> **What needs to be done**
What is needed is a copy of each line in the listing below that contains "image".

> **Dataset records**
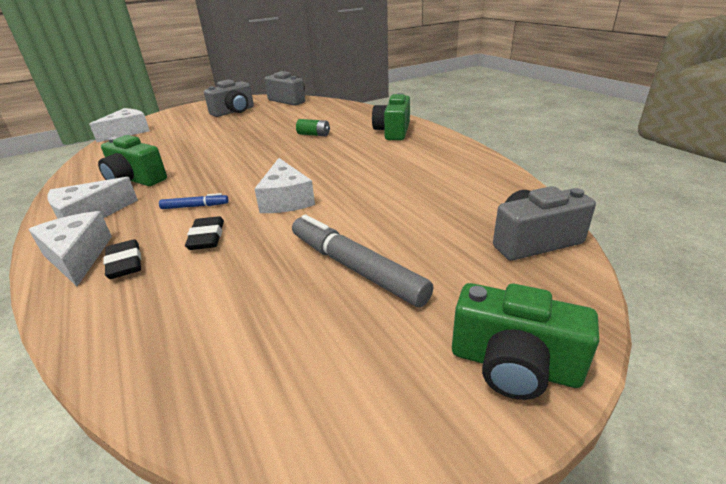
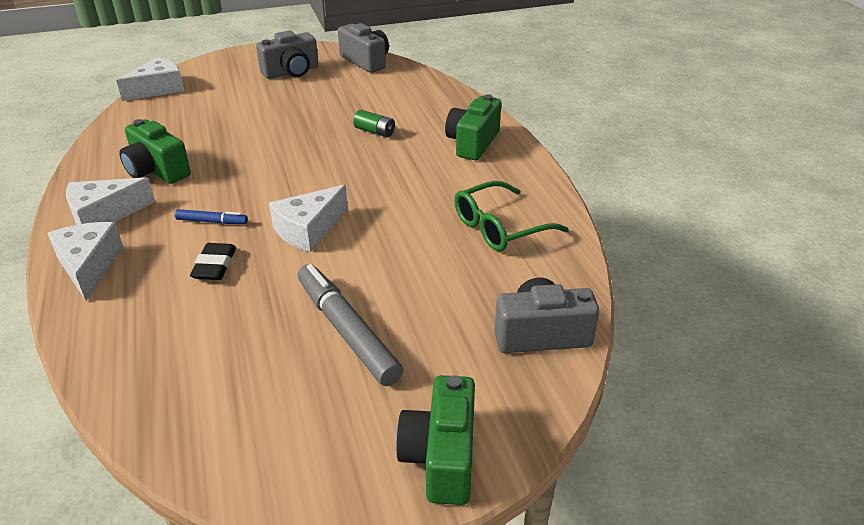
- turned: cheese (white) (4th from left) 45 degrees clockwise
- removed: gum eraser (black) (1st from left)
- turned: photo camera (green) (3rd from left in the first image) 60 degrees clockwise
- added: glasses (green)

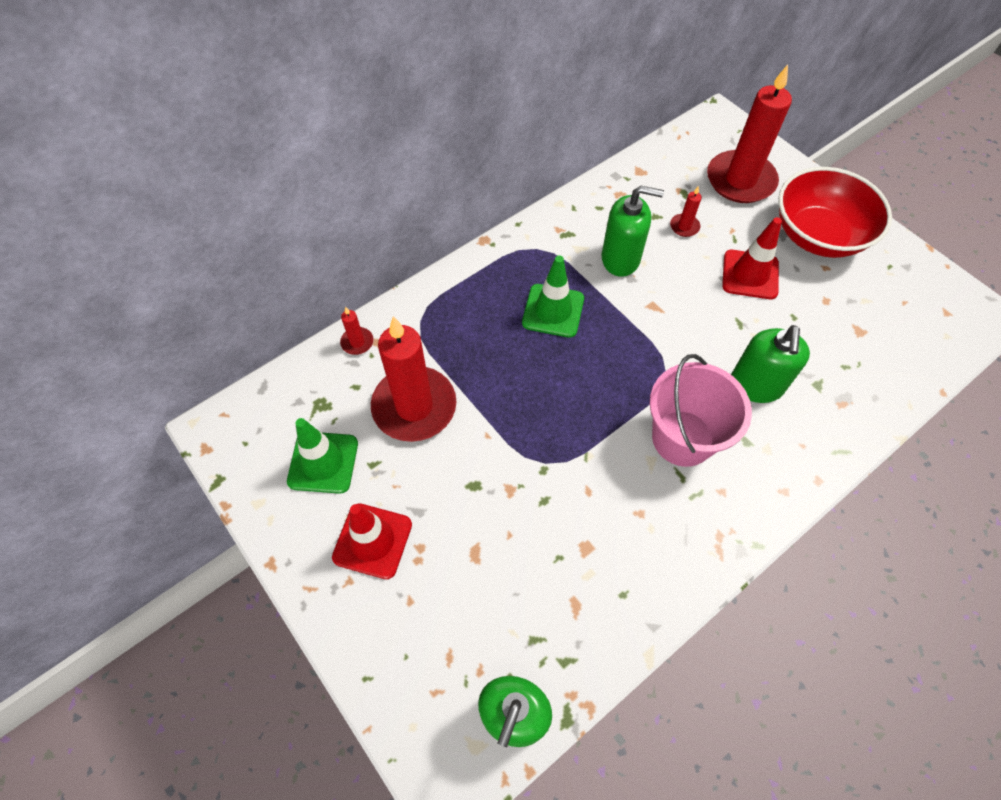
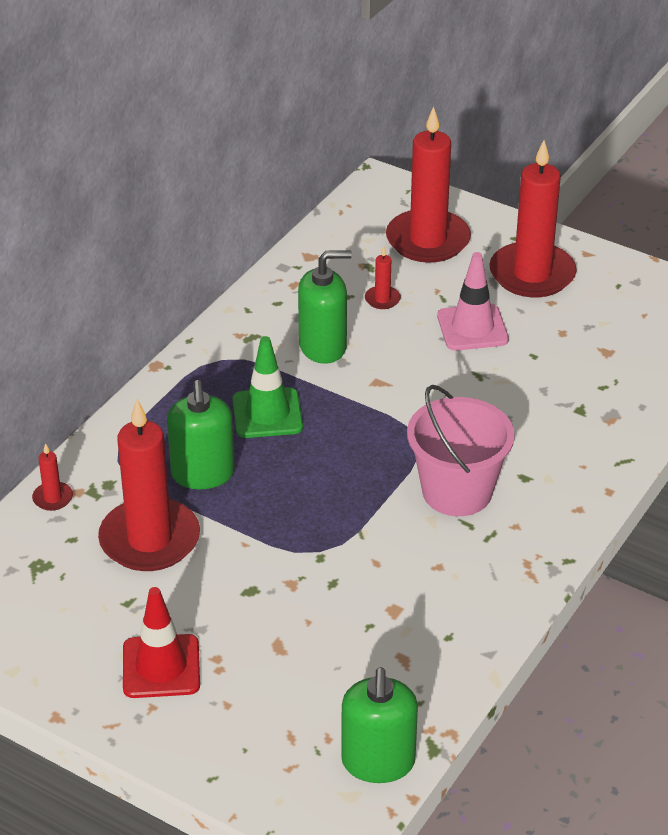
- replaced: deep dish (scarlet) to wax candle (scarlet) (5th from left)
- recoloured: road cone (scarlet) (2nd from left) to road cone (rosy)
- moved: soap pump (green) (3rd from left in the first image) to soap pump (green) (1st from left)
- removed: road cone (green) (1st from left)

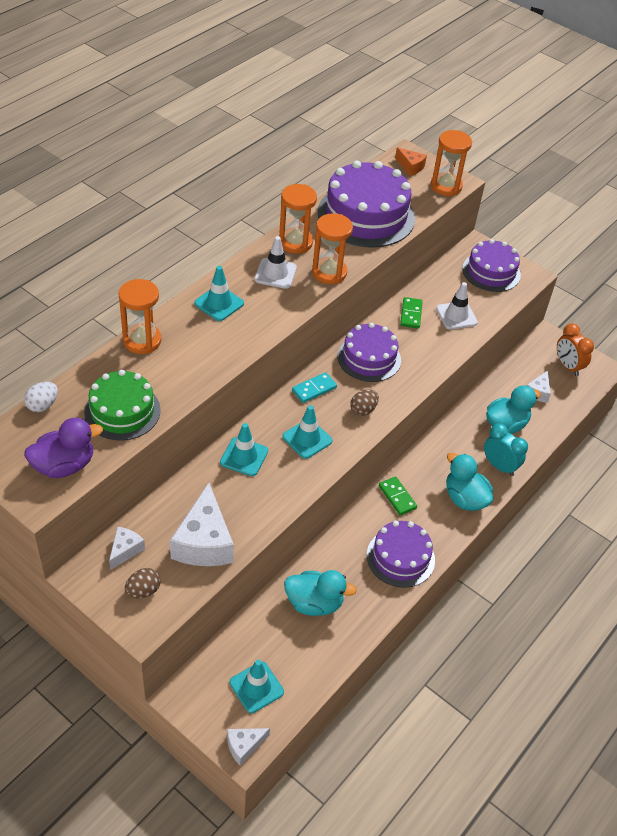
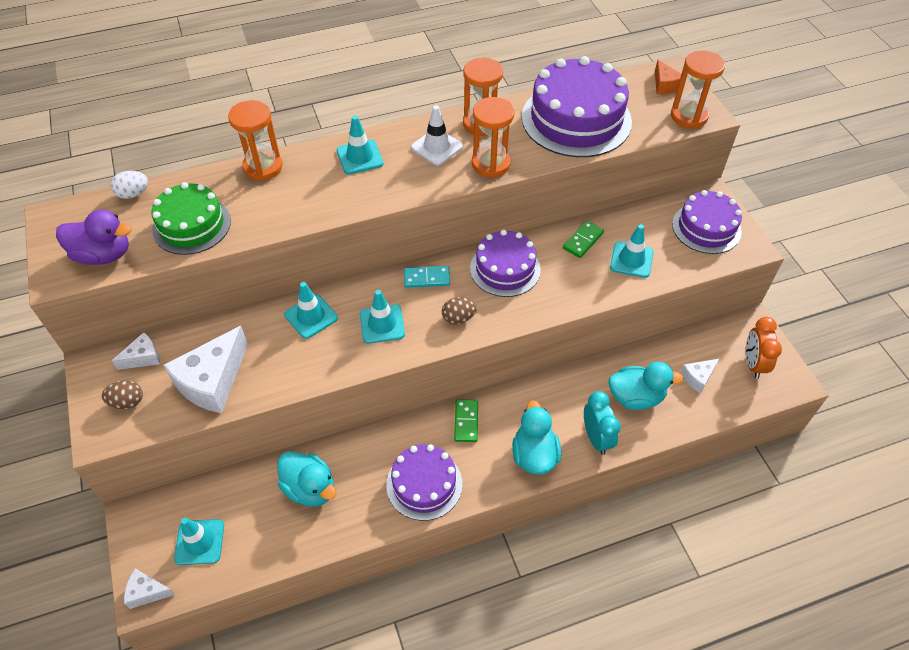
- recoloured: road cone (white) (2nd from left) to road cone (aqua) (5th from left)

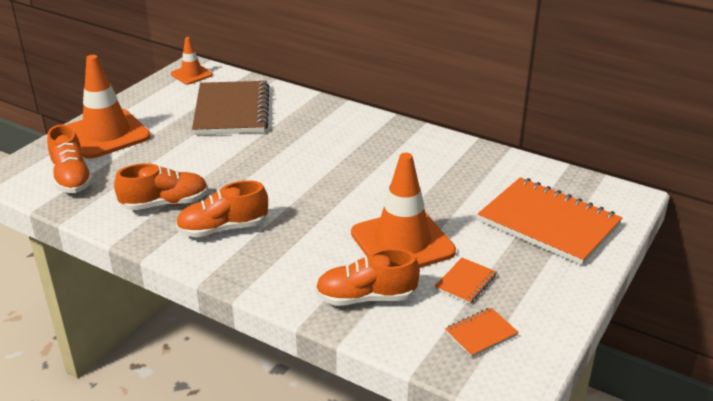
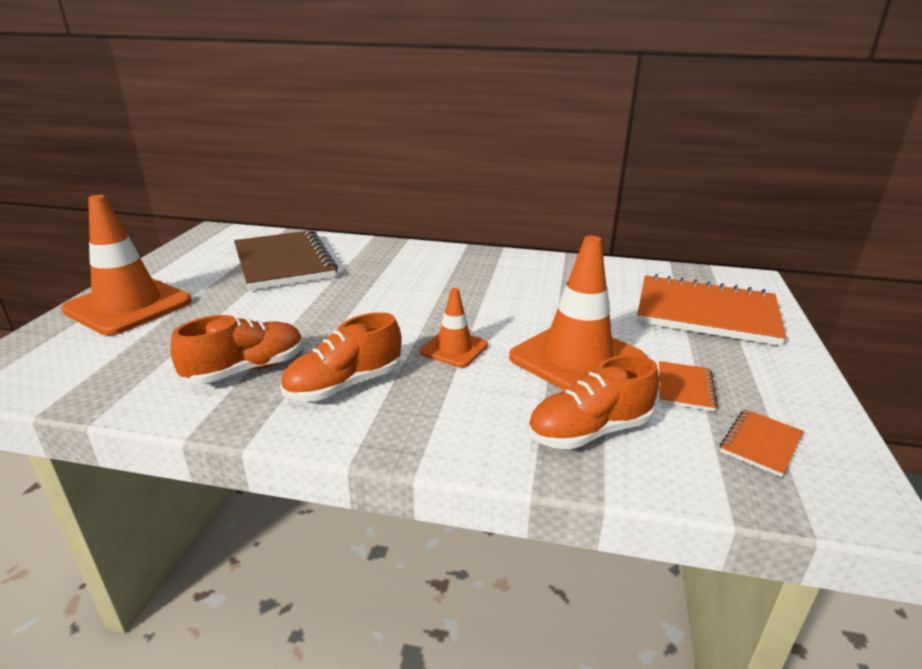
- moved: road cone (orange) (2nd from left)
- removed: shoe (orange) (1st from left)

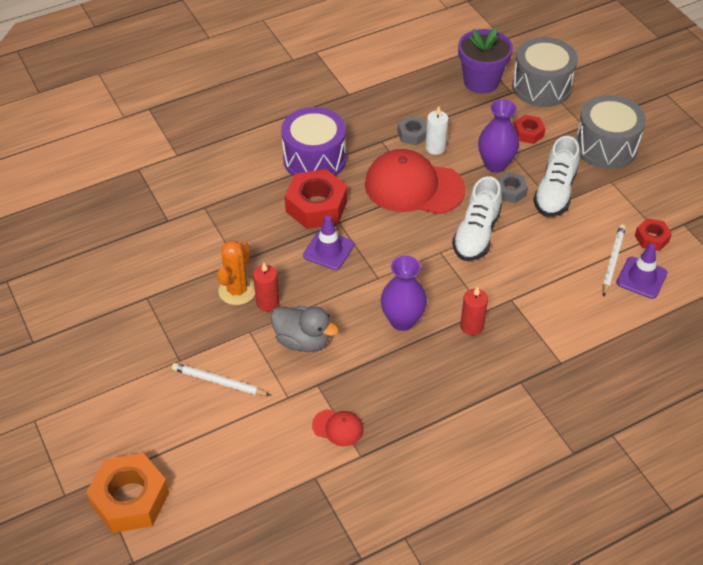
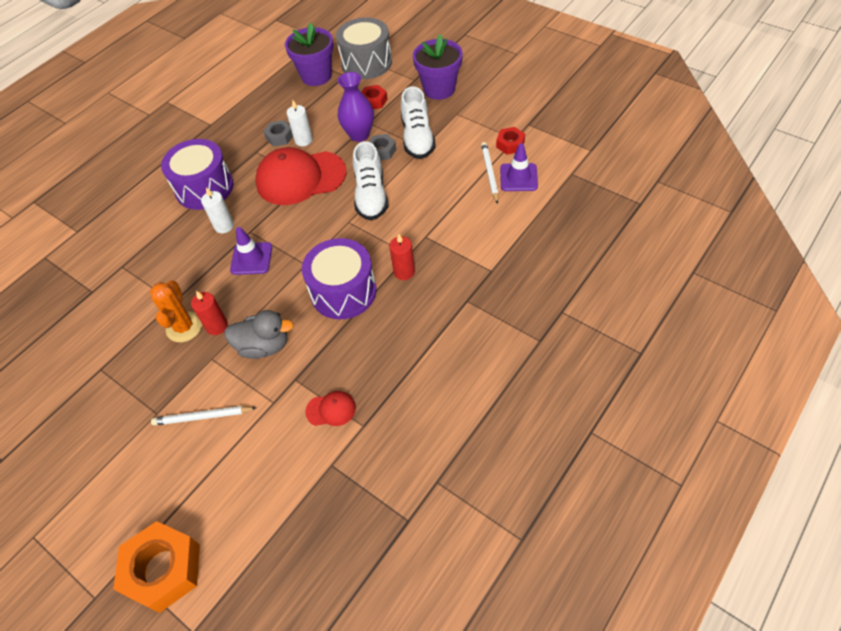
- replaced: snare drum (ash-grey) (2nd from left) to potted plant (royal purple) (2nd from left)
- replaced: nut (scarlet) (1st from left) to wax candle (white) (1st from left)
- replaced: vase (royal purple) (1st from left) to snare drum (royal purple) (2nd from left)

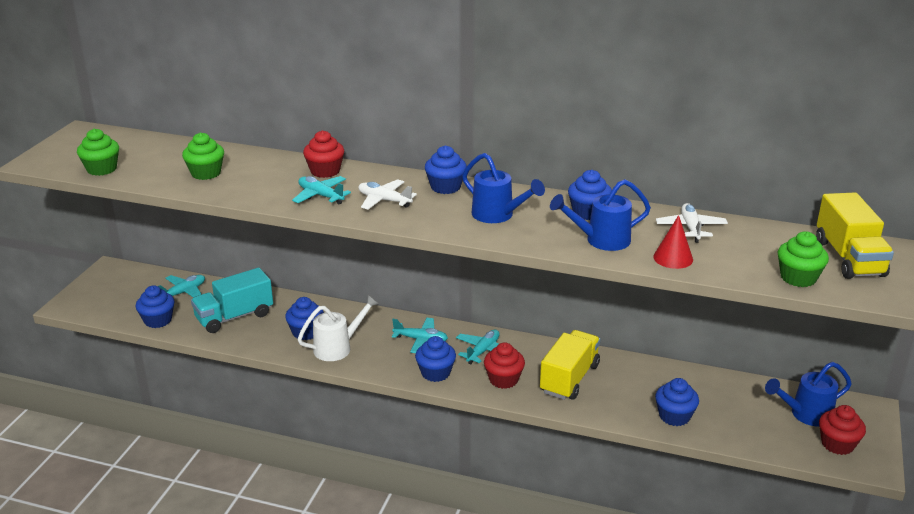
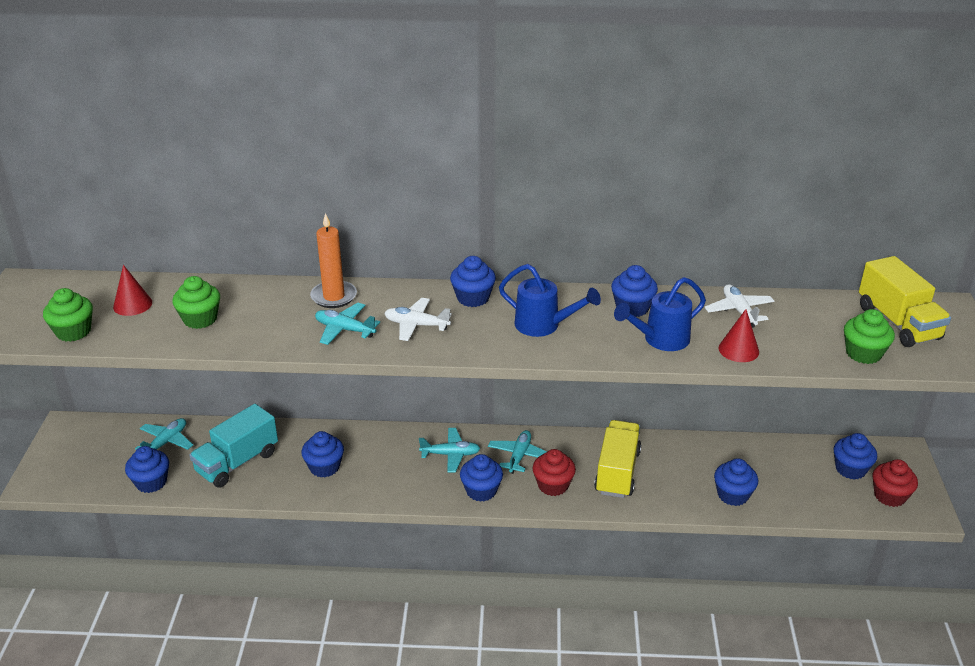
- replaced: fairy cake (scarlet) (1st from left) to wax candle (orange)
- removed: watering can (white)
- replaced: watering can (blue) (3rd from left) to fairy cake (blue) (7th from left)
- added: cone (scarlet) (1st from left)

> **Task output**
- turned: photo camera (green) (3rd from left in the first image) 60 degrees clockwise
- moved: soap pump (green) (3rd from left in the first image) to soap pump (green) (1st from left)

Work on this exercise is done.